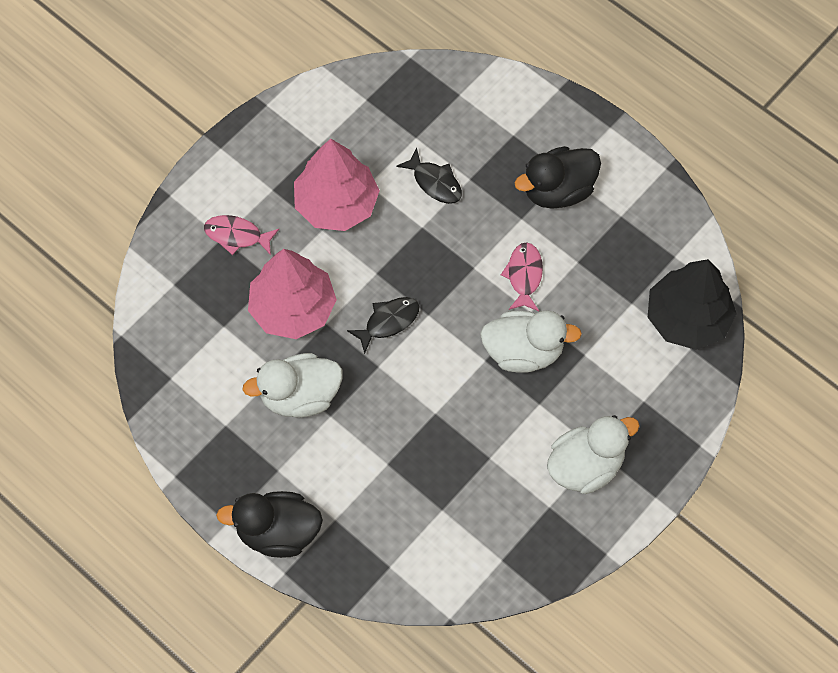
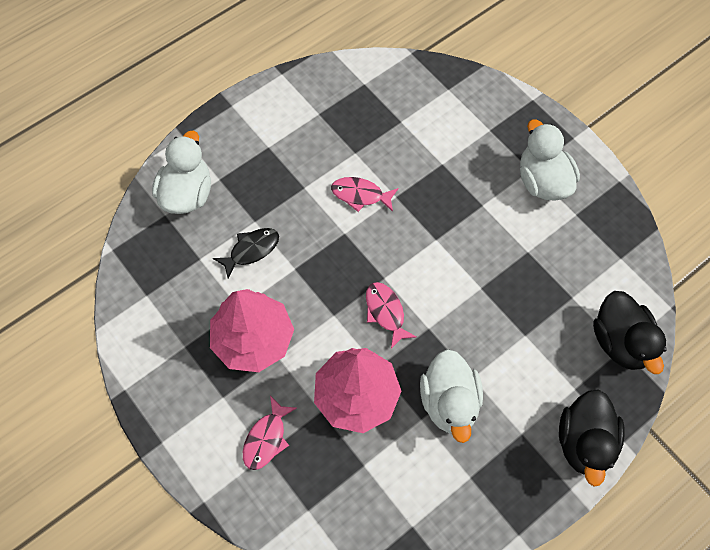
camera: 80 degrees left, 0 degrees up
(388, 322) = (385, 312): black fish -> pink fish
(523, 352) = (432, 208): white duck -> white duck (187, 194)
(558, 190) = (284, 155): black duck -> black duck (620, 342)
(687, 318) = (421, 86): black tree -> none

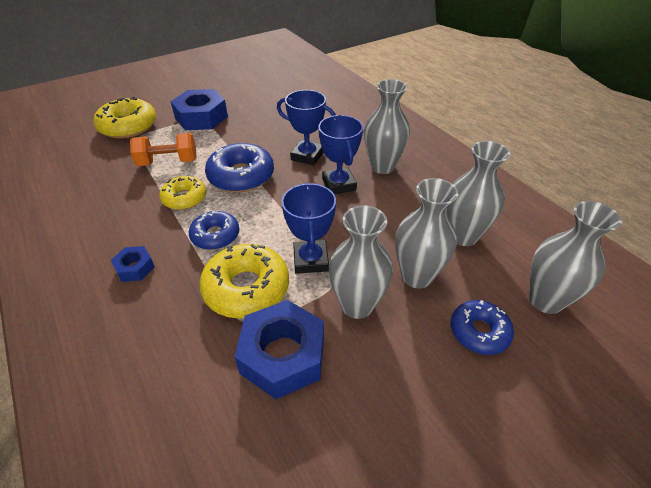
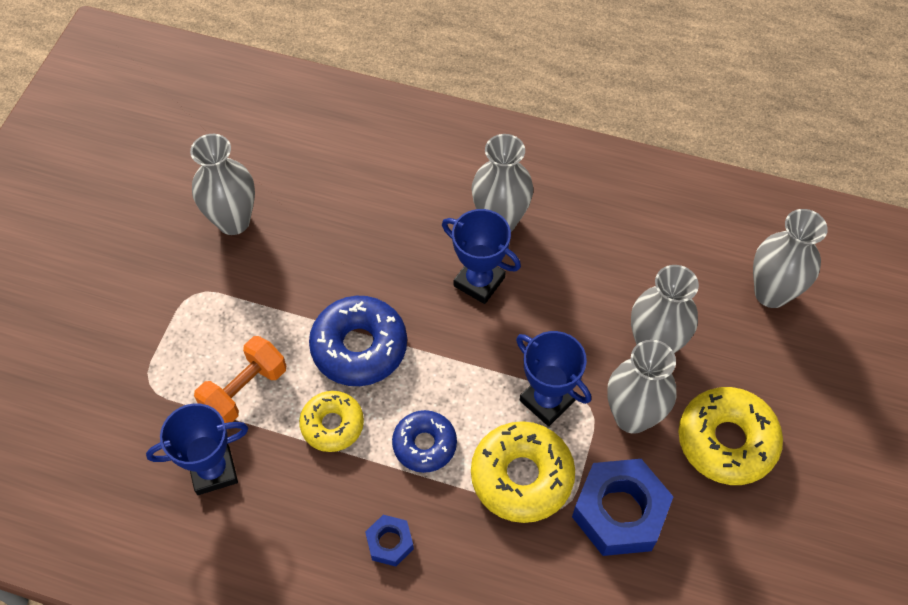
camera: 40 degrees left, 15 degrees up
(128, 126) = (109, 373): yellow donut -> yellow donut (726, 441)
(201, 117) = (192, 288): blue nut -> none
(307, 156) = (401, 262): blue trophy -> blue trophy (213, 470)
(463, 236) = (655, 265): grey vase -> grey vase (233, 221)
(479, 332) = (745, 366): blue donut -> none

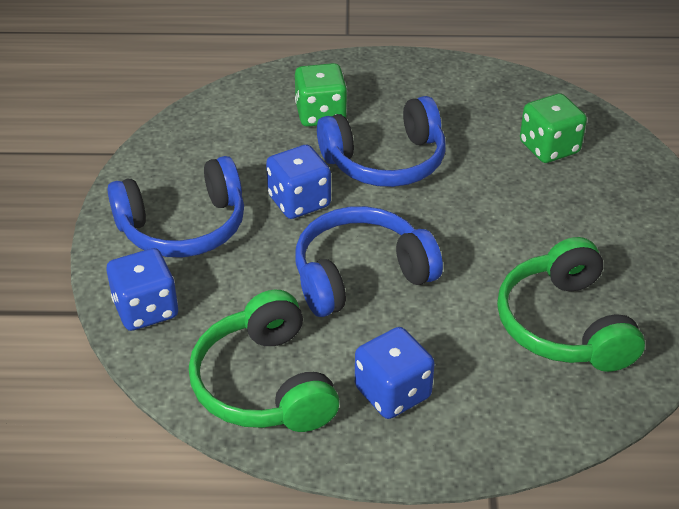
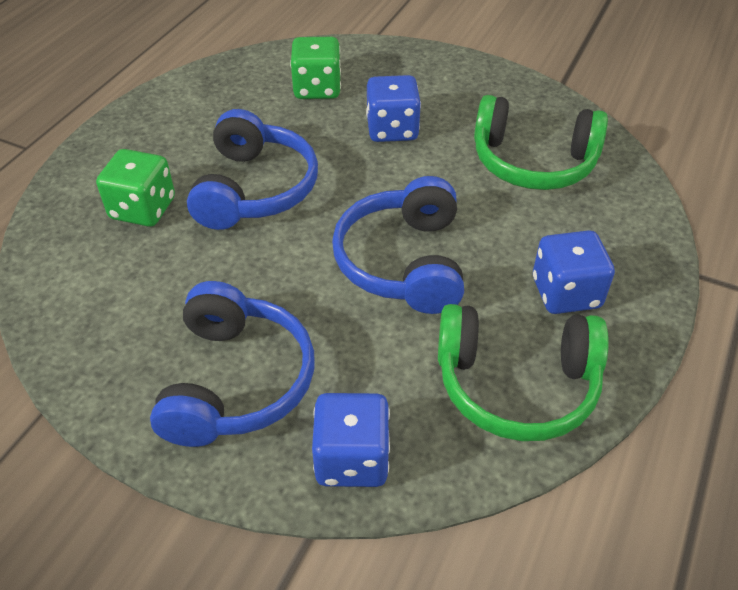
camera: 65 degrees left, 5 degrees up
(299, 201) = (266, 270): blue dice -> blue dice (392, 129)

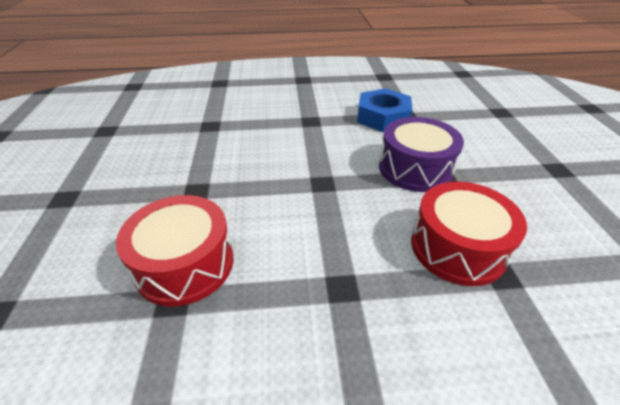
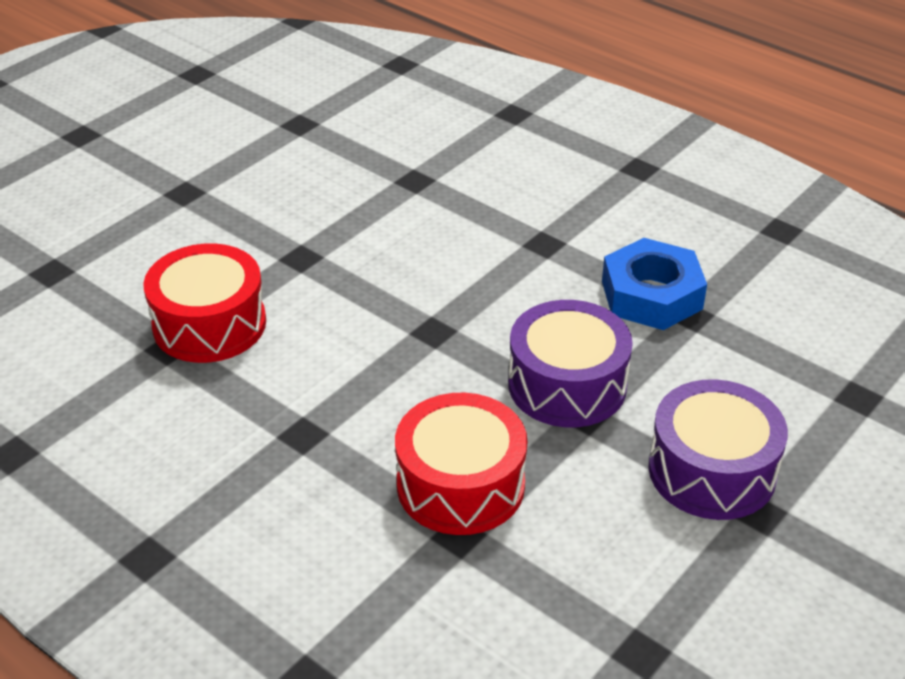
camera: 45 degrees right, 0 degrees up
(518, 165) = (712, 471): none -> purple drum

--

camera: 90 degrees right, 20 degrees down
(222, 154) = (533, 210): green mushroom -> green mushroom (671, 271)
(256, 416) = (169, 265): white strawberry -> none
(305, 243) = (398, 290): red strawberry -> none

#### TASK INSTRUCTIONS
Lines wanted from the entries above: the one with "camera: 80 degrees left, 0 degrees up", the one with "(518, 165) = (712, 471): none -> purple drum", and all lines between. Please copy them exactly, without the pictures and without anything else.

#### FINISHED TASK
camera: 80 degrees left, 0 degrees up
(388, 322) = (385, 312): black fish -> pink fish
(523, 352) = (432, 208): white duck -> white duck (187, 194)
(558, 190) = (284, 155): black duck -> black duck (620, 342)
(687, 318) = (421, 86): black tree -> none

camera: 40 degrees left, 15 degrees up
(128, 126) = (109, 373): yellow donut -> yellow donut (726, 441)
(201, 117) = (192, 288): blue nut -> none
(307, 156) = (401, 262): blue trophy -> blue trophy (213, 470)
(463, 236) = (655, 265): grey vase -> grey vase (233, 221)
(479, 332) = (745, 366): blue donut -> none

camera: 65 degrees left, 5 degrees up
(299, 201) = (266, 270): blue dice -> blue dice (392, 129)

camera: 45 degrees right, 0 degrees up
(518, 165) = (712, 471): none -> purple drum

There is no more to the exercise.